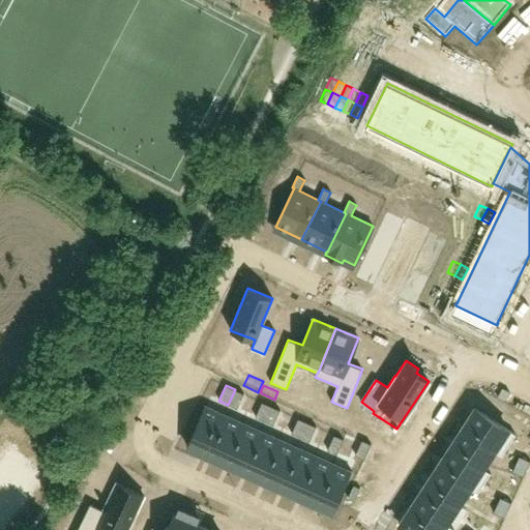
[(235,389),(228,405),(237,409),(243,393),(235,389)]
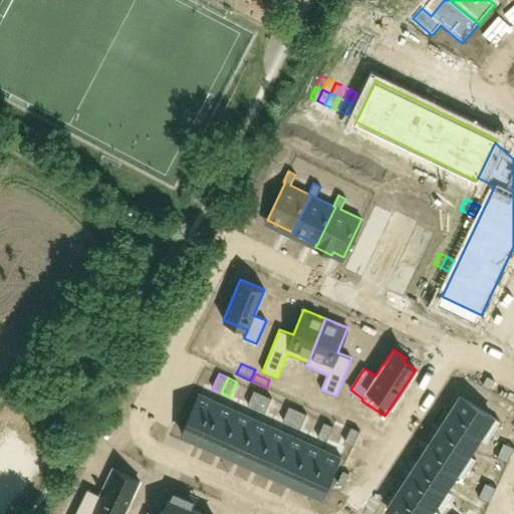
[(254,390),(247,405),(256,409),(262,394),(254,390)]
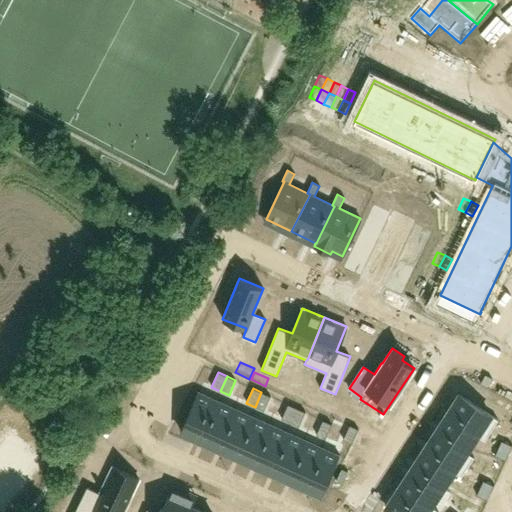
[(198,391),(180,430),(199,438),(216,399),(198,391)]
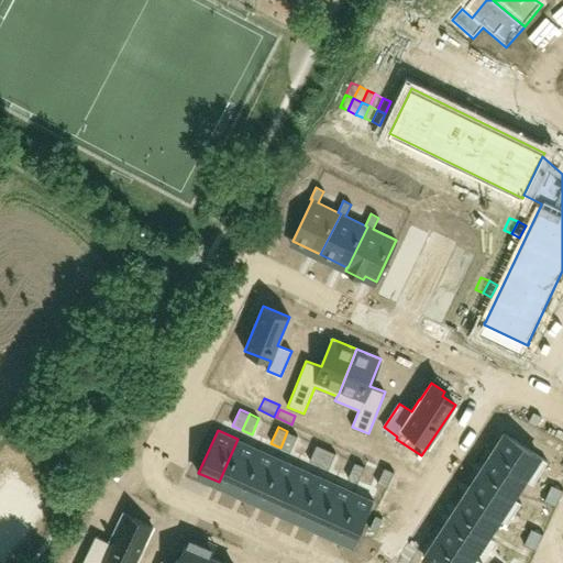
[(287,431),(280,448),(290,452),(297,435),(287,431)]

...

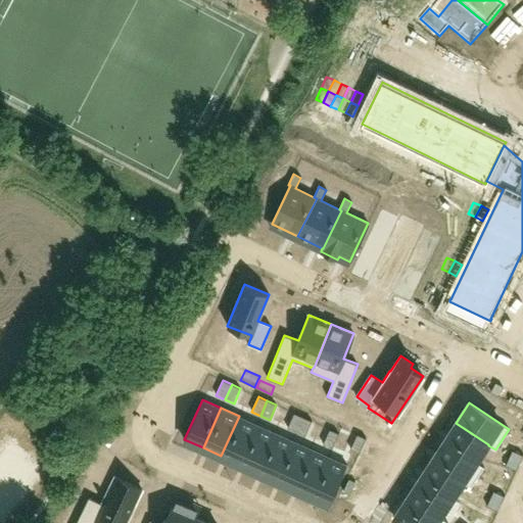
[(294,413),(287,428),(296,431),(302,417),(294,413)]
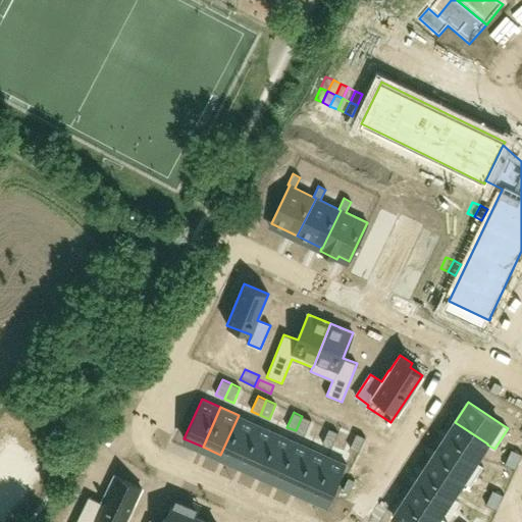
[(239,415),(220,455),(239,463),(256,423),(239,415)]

▸ **Exercise**: Print an exact copy of the lines above, from the one containing "[(254,390),(247,405),(256,409),(262,394),(254,390)]" through the one containing "[(287,431),(280,448),(290,452),(297,435),(287,431)]", and leave out the pictures.

▸ **Response box**:
[(254,390),(247,405),(256,409),(262,394),(254,390)]
[(198,391),(180,430),(199,438),(216,399),(198,391)]
[(287,431),(280,448),(290,452),(297,435),(287,431)]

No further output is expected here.